Please give an exact transcription of the records shown below.
*** Opening of RECORD SET ***
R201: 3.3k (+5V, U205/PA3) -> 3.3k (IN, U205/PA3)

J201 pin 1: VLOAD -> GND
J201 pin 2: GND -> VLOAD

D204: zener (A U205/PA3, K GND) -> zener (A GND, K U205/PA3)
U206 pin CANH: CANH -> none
*** Close of RECORD SET ***
EXPECTED ANSWER
R201: 3.3k (+5V, U205/PA3) -> 3.3k (IN, U205/PA3)

J201 pin 1: VLOAD -> GND
J201 pin 2: GND -> VLOAD

D204: zener (A U205/PA3, K GND) -> zener (A GND, K U205/PA3)
U206 pin CANH: CANH -> none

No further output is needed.